--- Task requirements ---
Reproduce the records word for word, apart from the images they contain.

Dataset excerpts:
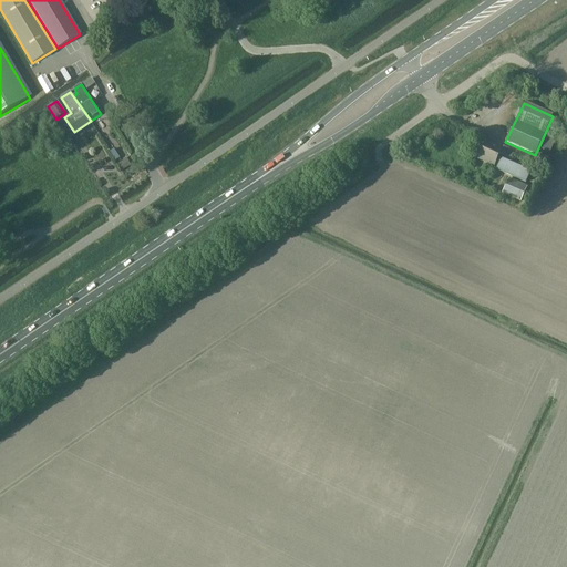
[(503,147),(502,150),(485,142),(477,158),(494,166),(498,158),(501,160),(495,169),(525,184),(531,173),(508,162),(513,152),(503,147)]
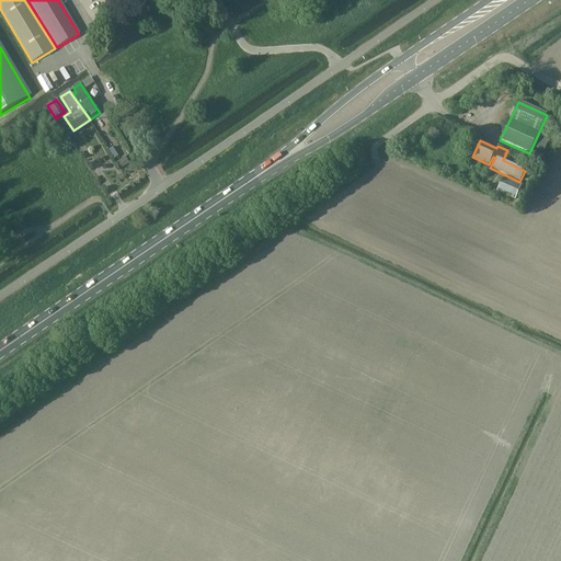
[(125,158),(116,163),(121,170),(129,163),(125,158)]
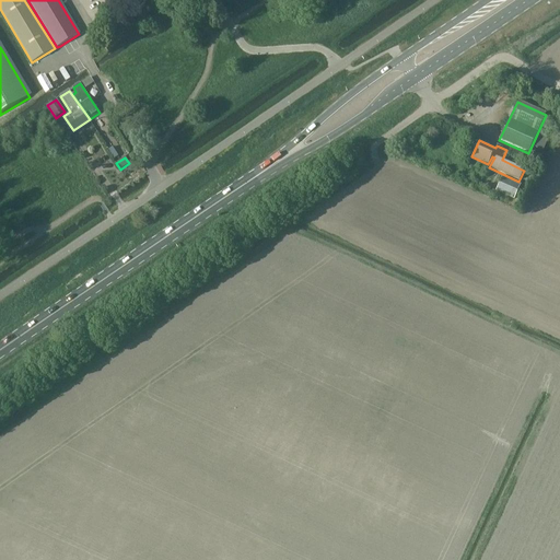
[(514,199),(521,185),(502,177),(496,191),(514,199)]
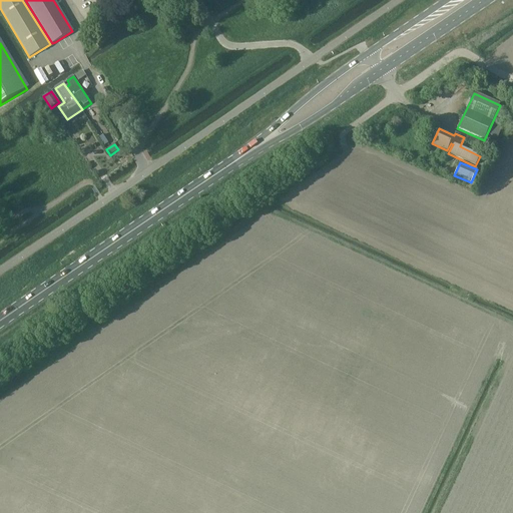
All buildings are outlined.
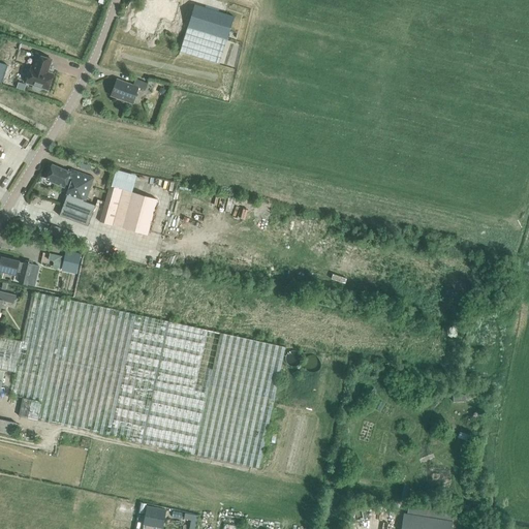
[(228,32),(234,17),(194,5),(187,28),(226,39),(228,32)]
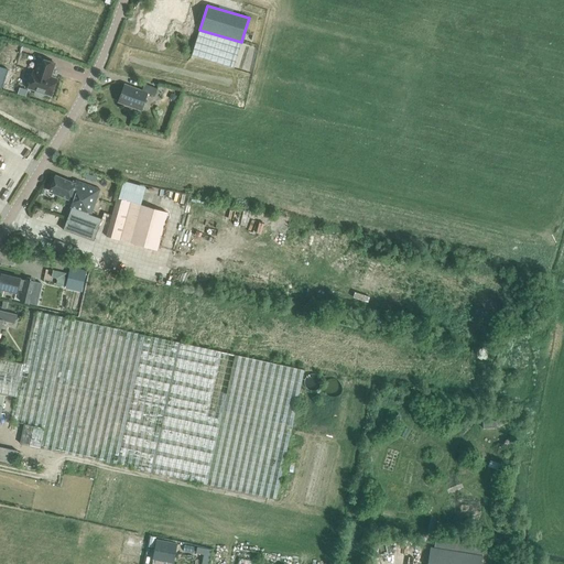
[(241,42),(199,30),(192,55),(234,68),(241,42)]
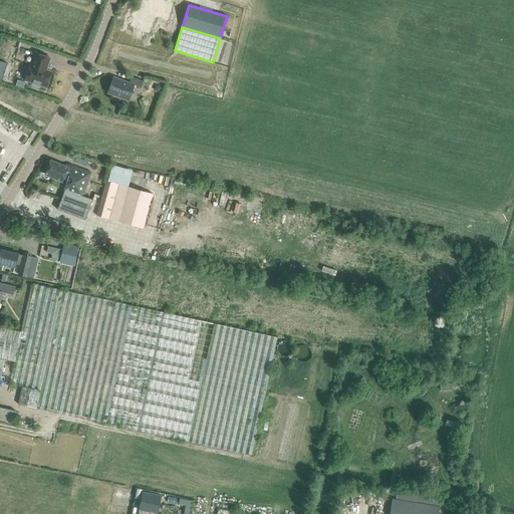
[(25,82),(32,84),(31,86),(32,88),(36,90),(38,89),(39,86),(45,88),(50,73),(45,71),(49,59),(35,54),(31,67),(29,66),(25,82)]
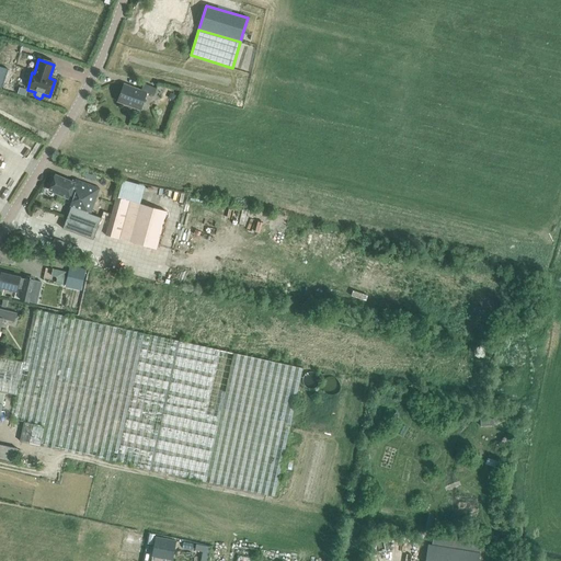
[(116,103),(139,112),(146,94),(153,98),(156,90),(142,86),(140,92),(123,86),(116,103)]
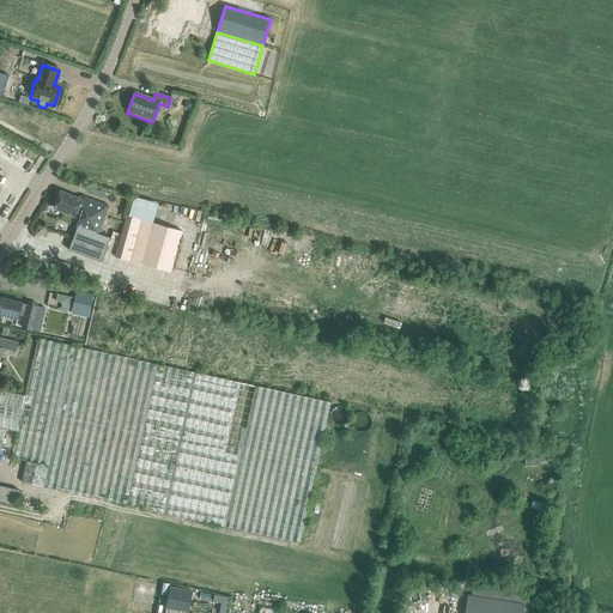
[(80,195),(78,199),(60,192),(54,206),(76,216),(74,217),(79,218),(76,228),(77,228),(68,250),(101,262),(110,238),(99,235),(109,206),(80,195)]
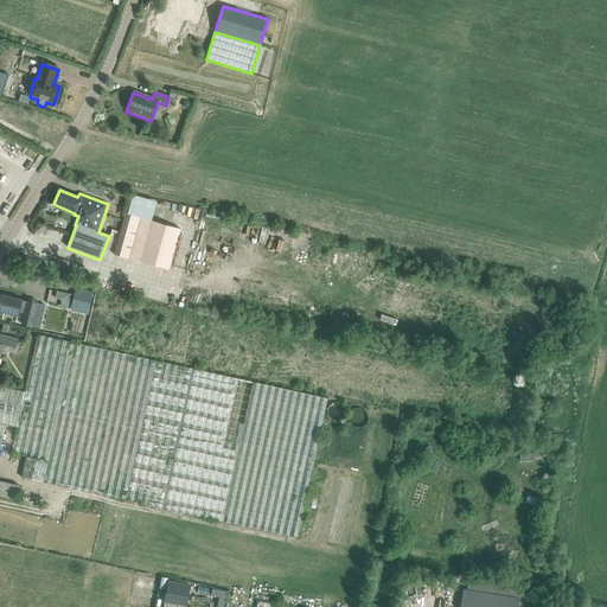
[(180,229),(126,215),(114,255),(168,270),(180,229)]
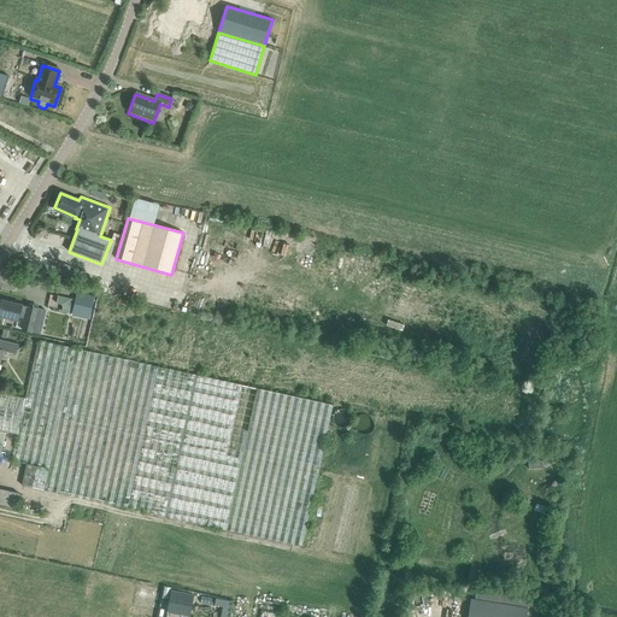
[(77,293),(71,316),(89,321),(94,298),(77,293)]
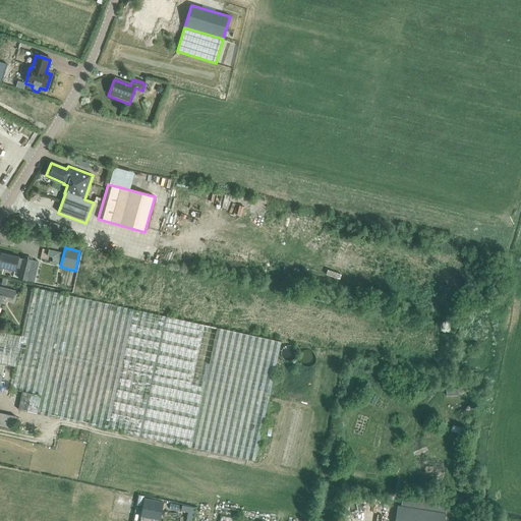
[(22,259),(18,258),(18,257),(1,253),(0,256),(0,268),(15,272),(16,270),(20,271),(18,279),(26,281),(34,282),(39,263),(23,258),(22,259)]
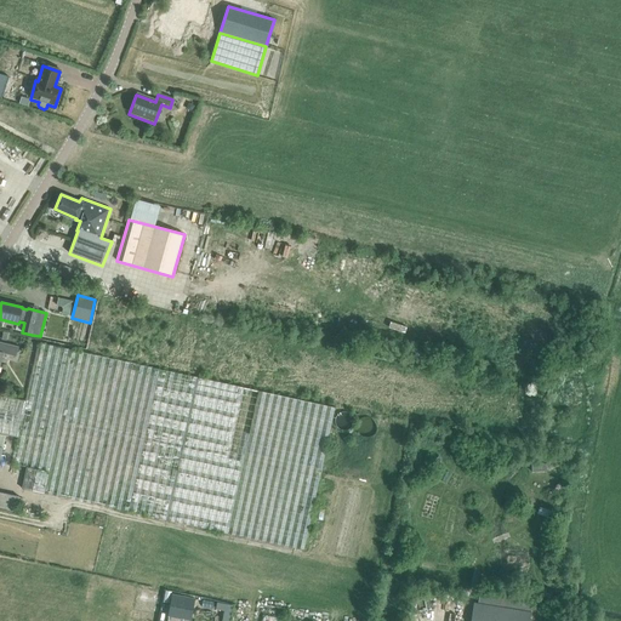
[(0,365),(3,354),(16,357),(18,347),(0,342),(0,365)]
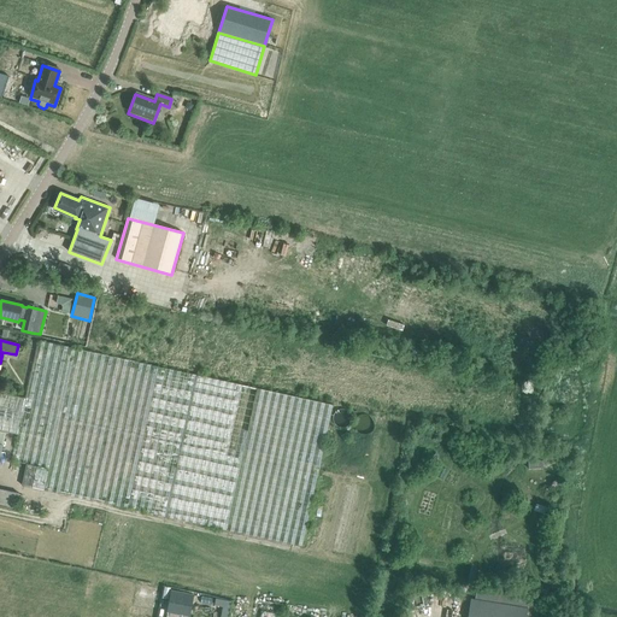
[(22,486),(301,546),(333,405),(39,341),(28,389),(11,462),(27,464),(22,486)]
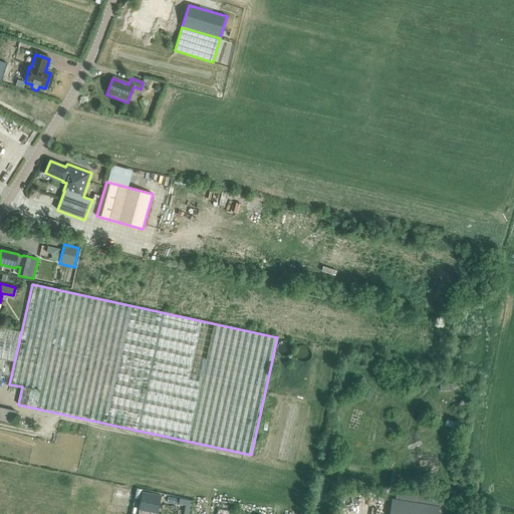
[(0,358),(4,359),(13,361),(20,331),(0,326),(0,358)]
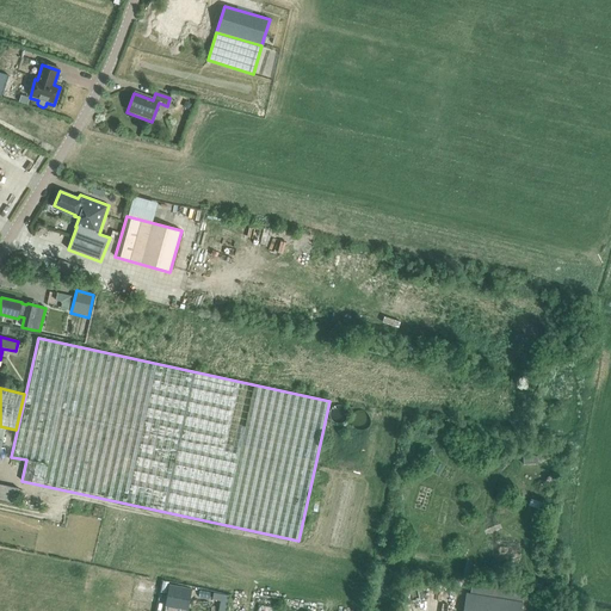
[(0,483),(0,499),(16,503),(18,495),(19,489),(19,488),(0,483)]
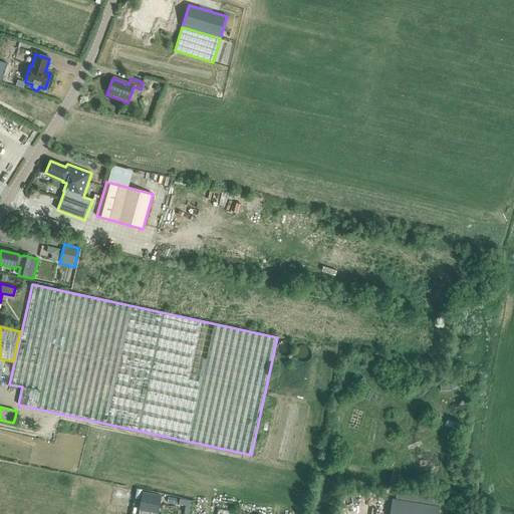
[(151,513),(152,512),(157,513),(161,496),(161,495),(143,491),(141,504),(138,513),(151,513)]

--- Answer box ---
[(503,147),(502,150),(485,142),(477,158),(494,166),(498,158),(501,160),(495,169),(525,184),(531,173),(508,162),(513,152),(503,147)]
[(125,158),(116,163),(121,170),(129,163),(125,158)]
[(514,199),(521,185),(502,177),(496,191),(514,199)]
All buildings are outlined.
[(228,32),(234,17),(194,5),(187,28),(226,39),(228,32)]
[(241,42),(199,30),(192,55),(234,68),(241,42)]
[(25,82),(32,84),(31,86),(32,88),(36,90),(38,89),(39,86),(45,88),(50,73),(45,71),(49,59),(35,54),(31,67),(29,66),(25,82)]
[(116,103),(139,112),(146,94),(153,98),(156,90),(142,86),(140,92),(123,86),(116,103)]
[(80,195),(78,199),(60,192),(54,206),(76,216),(74,217),(79,218),(76,228),(77,228),(68,250),(101,262),(110,238),(99,235),(109,206),(80,195)]
[(180,229),(126,215),(114,255),(168,270),(180,229)]
[(77,293),(71,316),(89,321),(94,298),(77,293)]
[(22,259),(18,258),(18,257),(1,253),(0,256),(0,268),(15,272),(16,270),(20,271),(18,279),(26,281),(34,282),(39,263),(23,258),(22,259)]
[(0,365),(3,354),(16,357),(18,347),(0,342),(0,365)]
[(22,486),(301,546),(333,405),(39,341),(28,389),(11,462),(27,464),(22,486)]
[(0,358),(4,359),(13,361),(20,331),(0,326),(0,358)]
[(0,483),(0,499),(16,503),(18,495),(19,489),(19,488),(0,483)]
[(151,513),(152,512),(157,513),(161,496),(161,495),(143,491),(141,504),(138,513),(151,513)]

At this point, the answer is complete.